# Task to complete:
Should the listing contain images, exclude them; give the rest again exactly.
########################################
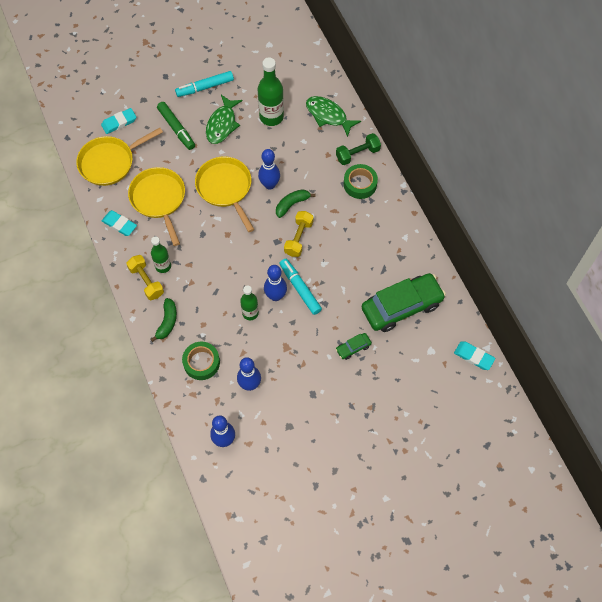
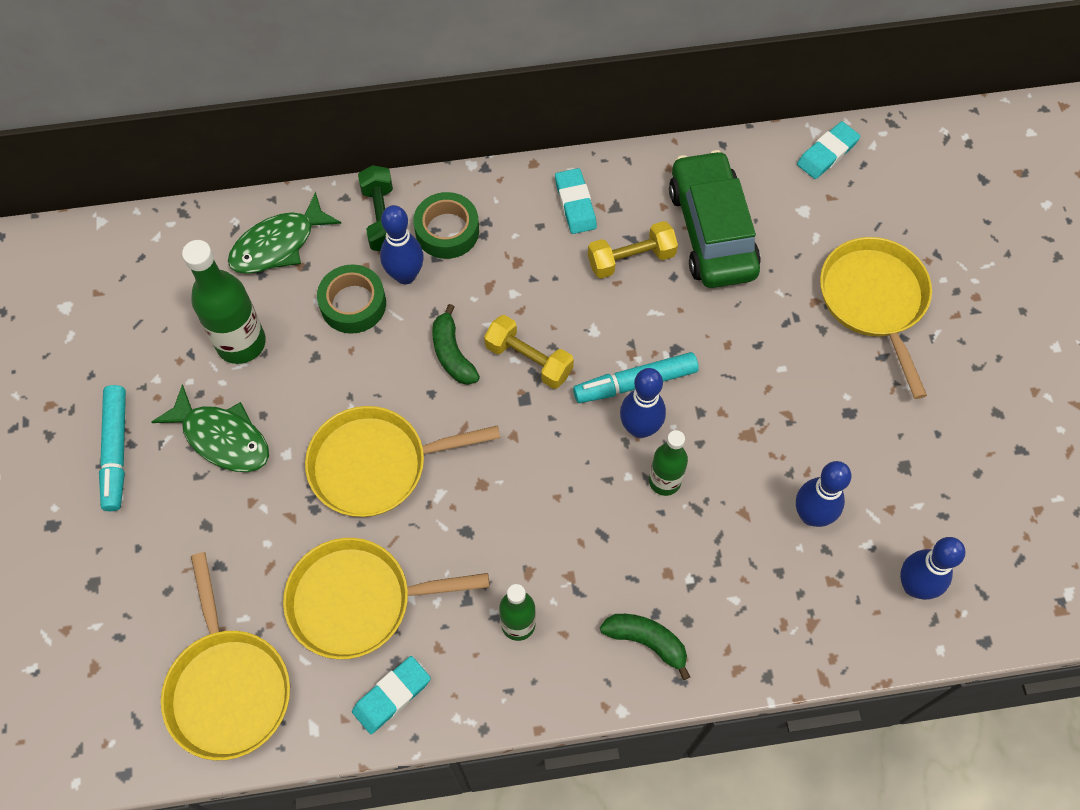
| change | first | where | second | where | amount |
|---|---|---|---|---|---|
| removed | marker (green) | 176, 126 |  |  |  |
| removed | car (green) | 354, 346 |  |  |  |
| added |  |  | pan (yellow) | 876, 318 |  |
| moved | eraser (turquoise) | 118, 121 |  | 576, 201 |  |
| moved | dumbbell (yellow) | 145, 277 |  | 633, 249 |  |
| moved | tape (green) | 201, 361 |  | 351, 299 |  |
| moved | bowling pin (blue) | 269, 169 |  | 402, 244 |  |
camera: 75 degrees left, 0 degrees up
########################################
# Expected output:
| change | first | where | second | where | amount |
|---|---|---|---|---|---|
| removed | marker (green) | 176, 126 |  |  |  |
| removed | car (green) | 354, 346 |  |  |  |
| added |  |  | pan (yellow) | 876, 318 |  |
| moved | eraser (turquoise) | 118, 121 |  | 576, 201 |  |
| moved | dumbbell (yellow) | 145, 277 |  | 633, 249 |  |
| moved | tape (green) | 201, 361 |  | 351, 299 |  |
| moved | bowling pin (blue) | 269, 169 |  | 402, 244 |  |
camera: 75 degrees left, 0 degrees up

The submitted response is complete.